## YOUR INSTRUCTIONS
The complete set of records below must be repeated precisely as given.

## RECORDS SUPPLIED

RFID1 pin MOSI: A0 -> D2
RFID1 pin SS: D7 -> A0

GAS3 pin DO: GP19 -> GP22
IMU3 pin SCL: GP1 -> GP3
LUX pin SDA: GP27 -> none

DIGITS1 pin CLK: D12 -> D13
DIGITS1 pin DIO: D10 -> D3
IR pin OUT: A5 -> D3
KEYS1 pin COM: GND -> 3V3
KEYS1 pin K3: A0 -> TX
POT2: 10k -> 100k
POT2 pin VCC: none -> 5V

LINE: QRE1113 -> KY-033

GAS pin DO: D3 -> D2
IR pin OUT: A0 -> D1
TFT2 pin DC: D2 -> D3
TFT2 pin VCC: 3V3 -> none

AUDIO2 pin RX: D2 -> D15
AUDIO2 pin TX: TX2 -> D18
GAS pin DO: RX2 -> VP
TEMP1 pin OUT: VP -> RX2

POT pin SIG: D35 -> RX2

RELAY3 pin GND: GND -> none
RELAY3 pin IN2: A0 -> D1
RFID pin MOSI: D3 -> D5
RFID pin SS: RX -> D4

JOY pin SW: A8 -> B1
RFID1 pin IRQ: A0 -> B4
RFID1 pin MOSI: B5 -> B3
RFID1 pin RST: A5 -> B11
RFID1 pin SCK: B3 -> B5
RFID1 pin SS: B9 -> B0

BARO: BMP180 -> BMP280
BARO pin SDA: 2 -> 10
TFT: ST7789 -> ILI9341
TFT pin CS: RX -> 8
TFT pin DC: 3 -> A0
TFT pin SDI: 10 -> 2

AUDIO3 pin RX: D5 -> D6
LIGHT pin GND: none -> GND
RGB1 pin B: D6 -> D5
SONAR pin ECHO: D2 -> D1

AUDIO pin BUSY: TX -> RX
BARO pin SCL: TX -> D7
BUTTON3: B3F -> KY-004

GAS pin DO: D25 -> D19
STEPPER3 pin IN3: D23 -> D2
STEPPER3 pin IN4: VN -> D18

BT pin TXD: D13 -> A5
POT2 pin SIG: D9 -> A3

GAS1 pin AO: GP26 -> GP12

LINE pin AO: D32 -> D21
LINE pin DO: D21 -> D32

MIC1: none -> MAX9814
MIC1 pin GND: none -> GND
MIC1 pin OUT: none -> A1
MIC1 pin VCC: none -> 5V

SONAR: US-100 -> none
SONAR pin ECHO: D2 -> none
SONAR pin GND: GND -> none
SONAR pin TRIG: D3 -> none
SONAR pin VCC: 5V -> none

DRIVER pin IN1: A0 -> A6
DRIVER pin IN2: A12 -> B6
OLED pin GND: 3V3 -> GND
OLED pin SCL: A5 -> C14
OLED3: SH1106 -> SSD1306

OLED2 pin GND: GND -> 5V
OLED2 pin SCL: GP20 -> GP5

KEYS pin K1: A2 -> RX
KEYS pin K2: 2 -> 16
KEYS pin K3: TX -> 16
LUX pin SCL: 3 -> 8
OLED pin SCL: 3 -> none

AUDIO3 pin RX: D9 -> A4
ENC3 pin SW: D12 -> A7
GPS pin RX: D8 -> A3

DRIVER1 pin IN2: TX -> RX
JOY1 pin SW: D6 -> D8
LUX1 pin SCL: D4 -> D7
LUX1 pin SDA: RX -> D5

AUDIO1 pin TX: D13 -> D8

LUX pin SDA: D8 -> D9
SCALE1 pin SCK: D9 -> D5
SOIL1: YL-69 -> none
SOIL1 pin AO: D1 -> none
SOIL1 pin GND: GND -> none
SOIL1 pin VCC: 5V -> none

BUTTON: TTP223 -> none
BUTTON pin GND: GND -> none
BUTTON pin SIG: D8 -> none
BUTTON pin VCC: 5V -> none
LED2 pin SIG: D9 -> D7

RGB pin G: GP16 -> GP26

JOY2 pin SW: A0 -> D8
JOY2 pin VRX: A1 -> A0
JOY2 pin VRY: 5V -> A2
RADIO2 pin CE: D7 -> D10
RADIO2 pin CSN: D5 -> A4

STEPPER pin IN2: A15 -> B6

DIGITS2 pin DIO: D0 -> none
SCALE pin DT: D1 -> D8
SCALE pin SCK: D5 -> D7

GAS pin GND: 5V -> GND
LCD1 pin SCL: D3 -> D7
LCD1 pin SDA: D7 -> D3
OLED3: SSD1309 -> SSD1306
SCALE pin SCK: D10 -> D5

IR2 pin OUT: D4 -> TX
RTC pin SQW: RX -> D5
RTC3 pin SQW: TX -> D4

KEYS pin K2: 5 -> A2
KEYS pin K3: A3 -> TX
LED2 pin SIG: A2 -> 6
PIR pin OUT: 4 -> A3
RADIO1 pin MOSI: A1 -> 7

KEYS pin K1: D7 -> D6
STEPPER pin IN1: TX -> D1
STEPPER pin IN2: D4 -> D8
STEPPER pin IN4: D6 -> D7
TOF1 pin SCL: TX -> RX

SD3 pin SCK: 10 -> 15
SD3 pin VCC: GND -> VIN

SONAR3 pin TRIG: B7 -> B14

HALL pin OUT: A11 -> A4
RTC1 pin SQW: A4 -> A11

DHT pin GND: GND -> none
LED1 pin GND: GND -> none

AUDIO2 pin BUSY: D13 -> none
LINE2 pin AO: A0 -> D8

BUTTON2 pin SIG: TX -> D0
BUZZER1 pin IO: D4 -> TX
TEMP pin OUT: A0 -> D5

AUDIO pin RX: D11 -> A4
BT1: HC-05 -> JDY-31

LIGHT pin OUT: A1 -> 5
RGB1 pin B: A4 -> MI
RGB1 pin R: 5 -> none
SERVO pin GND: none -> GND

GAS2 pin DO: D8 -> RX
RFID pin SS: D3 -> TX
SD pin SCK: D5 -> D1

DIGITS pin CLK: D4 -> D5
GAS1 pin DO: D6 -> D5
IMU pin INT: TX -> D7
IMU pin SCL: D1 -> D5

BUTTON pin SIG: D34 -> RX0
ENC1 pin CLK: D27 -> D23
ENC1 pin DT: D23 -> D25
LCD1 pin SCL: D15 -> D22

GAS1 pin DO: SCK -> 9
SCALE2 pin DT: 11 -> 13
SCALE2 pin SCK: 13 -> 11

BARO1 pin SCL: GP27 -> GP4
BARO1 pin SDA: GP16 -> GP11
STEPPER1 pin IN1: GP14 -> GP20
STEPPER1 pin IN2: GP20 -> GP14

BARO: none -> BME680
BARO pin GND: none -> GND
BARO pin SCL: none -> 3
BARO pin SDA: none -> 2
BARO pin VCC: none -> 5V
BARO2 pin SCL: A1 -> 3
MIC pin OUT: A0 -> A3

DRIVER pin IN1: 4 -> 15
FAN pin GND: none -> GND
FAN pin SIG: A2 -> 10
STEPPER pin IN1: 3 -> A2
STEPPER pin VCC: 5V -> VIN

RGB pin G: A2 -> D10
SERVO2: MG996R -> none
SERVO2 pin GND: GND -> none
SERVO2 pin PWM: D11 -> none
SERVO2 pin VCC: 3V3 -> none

## ANSWER TO THE EXERCISE
RFID1 pin MOSI: A0 -> D2
RFID1 pin SS: D7 -> A0

GAS3 pin DO: GP19 -> GP22
IMU3 pin SCL: GP1 -> GP3
LUX pin SDA: GP27 -> none

DIGITS1 pin CLK: D12 -> D13
DIGITS1 pin DIO: D10 -> D3
IR pin OUT: A5 -> D3
KEYS1 pin COM: GND -> 3V3
KEYS1 pin K3: A0 -> TX
POT2: 10k -> 100k
POT2 pin VCC: none -> 5V

LINE: QRE1113 -> KY-033

GAS pin DO: D3 -> D2
IR pin OUT: A0 -> D1
TFT2 pin DC: D2 -> D3
TFT2 pin VCC: 3V3 -> none

AUDIO2 pin RX: D2 -> D15
AUDIO2 pin TX: TX2 -> D18
GAS pin DO: RX2 -> VP
TEMP1 pin OUT: VP -> RX2

POT pin SIG: D35 -> RX2

RELAY3 pin GND: GND -> none
RELAY3 pin IN2: A0 -> D1
RFID pin MOSI: D3 -> D5
RFID pin SS: RX -> D4

JOY pin SW: A8 -> B1
RFID1 pin IRQ: A0 -> B4
RFID1 pin MOSI: B5 -> B3
RFID1 pin RST: A5 -> B11
RFID1 pin SCK: B3 -> B5
RFID1 pin SS: B9 -> B0

BARO: BMP180 -> BMP280
BARO pin SDA: 2 -> 10
TFT: ST7789 -> ILI9341
TFT pin CS: RX -> 8
TFT pin DC: 3 -> A0
TFT pin SDI: 10 -> 2

AUDIO3 pin RX: D5 -> D6
LIGHT pin GND: none -> GND
RGB1 pin B: D6 -> D5
SONAR pin ECHO: D2 -> D1

AUDIO pin BUSY: TX -> RX
BARO pin SCL: TX -> D7
BUTTON3: B3F -> KY-004

GAS pin DO: D25 -> D19
STEPPER3 pin IN3: D23 -> D2
STEPPER3 pin IN4: VN -> D18

BT pin TXD: D13 -> A5
POT2 pin SIG: D9 -> A3

GAS1 pin AO: GP26 -> GP12

LINE pin AO: D32 -> D21
LINE pin DO: D21 -> D32

MIC1: none -> MAX9814
MIC1 pin GND: none -> GND
MIC1 pin OUT: none -> A1
MIC1 pin VCC: none -> 5V

SONAR: US-100 -> none
SONAR pin ECHO: D2 -> none
SONAR pin GND: GND -> none
SONAR pin TRIG: D3 -> none
SONAR pin VCC: 5V -> none

DRIVER pin IN1: A0 -> A6
DRIVER pin IN2: A12 -> B6
OLED pin GND: 3V3 -> GND
OLED pin SCL: A5 -> C14
OLED3: SH1106 -> SSD1306

OLED2 pin GND: GND -> 5V
OLED2 pin SCL: GP20 -> GP5

KEYS pin K1: A2 -> RX
KEYS pin K2: 2 -> 16
KEYS pin K3: TX -> 16
LUX pin SCL: 3 -> 8
OLED pin SCL: 3 -> none

AUDIO3 pin RX: D9 -> A4
ENC3 pin SW: D12 -> A7
GPS pin RX: D8 -> A3

DRIVER1 pin IN2: TX -> RX
JOY1 pin SW: D6 -> D8
LUX1 pin SCL: D4 -> D7
LUX1 pin SDA: RX -> D5

AUDIO1 pin TX: D13 -> D8

LUX pin SDA: D8 -> D9
SCALE1 pin SCK: D9 -> D5
SOIL1: YL-69 -> none
SOIL1 pin AO: D1 -> none
SOIL1 pin GND: GND -> none
SOIL1 pin VCC: 5V -> none

BUTTON: TTP223 -> none
BUTTON pin GND: GND -> none
BUTTON pin SIG: D8 -> none
BUTTON pin VCC: 5V -> none
LED2 pin SIG: D9 -> D7

RGB pin G: GP16 -> GP26

JOY2 pin SW: A0 -> D8
JOY2 pin VRX: A1 -> A0
JOY2 pin VRY: 5V -> A2
RADIO2 pin CE: D7 -> D10
RADIO2 pin CSN: D5 -> A4

STEPPER pin IN2: A15 -> B6

DIGITS2 pin DIO: D0 -> none
SCALE pin DT: D1 -> D8
SCALE pin SCK: D5 -> D7

GAS pin GND: 5V -> GND
LCD1 pin SCL: D3 -> D7
LCD1 pin SDA: D7 -> D3
OLED3: SSD1309 -> SSD1306
SCALE pin SCK: D10 -> D5

IR2 pin OUT: D4 -> TX
RTC pin SQW: RX -> D5
RTC3 pin SQW: TX -> D4

KEYS pin K2: 5 -> A2
KEYS pin K3: A3 -> TX
LED2 pin SIG: A2 -> 6
PIR pin OUT: 4 -> A3
RADIO1 pin MOSI: A1 -> 7

KEYS pin K1: D7 -> D6
STEPPER pin IN1: TX -> D1
STEPPER pin IN2: D4 -> D8
STEPPER pin IN4: D6 -> D7
TOF1 pin SCL: TX -> RX

SD3 pin SCK: 10 -> 15
SD3 pin VCC: GND -> VIN

SONAR3 pin TRIG: B7 -> B14

HALL pin OUT: A11 -> A4
RTC1 pin SQW: A4 -> A11

DHT pin GND: GND -> none
LED1 pin GND: GND -> none

AUDIO2 pin BUSY: D13 -> none
LINE2 pin AO: A0 -> D8

BUTTON2 pin SIG: TX -> D0
BUZZER1 pin IO: D4 -> TX
TEMP pin OUT: A0 -> D5

AUDIO pin RX: D11 -> A4
BT1: HC-05 -> JDY-31

LIGHT pin OUT: A1 -> 5
RGB1 pin B: A4 -> MI
RGB1 pin R: 5 -> none
SERVO pin GND: none -> GND

GAS2 pin DO: D8 -> RX
RFID pin SS: D3 -> TX
SD pin SCK: D5 -> D1

DIGITS pin CLK: D4 -> D5
GAS1 pin DO: D6 -> D5
IMU pin INT: TX -> D7
IMU pin SCL: D1 -> D5

BUTTON pin SIG: D34 -> RX0
ENC1 pin CLK: D27 -> D23
ENC1 pin DT: D23 -> D25
LCD1 pin SCL: D15 -> D22

GAS1 pin DO: SCK -> 9
SCALE2 pin DT: 11 -> 13
SCALE2 pin SCK: 13 -> 11

BARO1 pin SCL: GP27 -> GP4
BARO1 pin SDA: GP16 -> GP11
STEPPER1 pin IN1: GP14 -> GP20
STEPPER1 pin IN2: GP20 -> GP14

BARO: none -> BME680
BARO pin GND: none -> GND
BARO pin SCL: none -> 3
BARO pin SDA: none -> 2
BARO pin VCC: none -> 5V
BARO2 pin SCL: A1 -> 3
MIC pin OUT: A0 -> A3

DRIVER pin IN1: 4 -> 15
FAN pin GND: none -> GND
FAN pin SIG: A2 -> 10
STEPPER pin IN1: 3 -> A2
STEPPER pin VCC: 5V -> VIN

RGB pin G: A2 -> D10
SERVO2: MG996R -> none
SERVO2 pin GND: GND -> none
SERVO2 pin PWM: D11 -> none
SERVO2 pin VCC: 3V3 -> none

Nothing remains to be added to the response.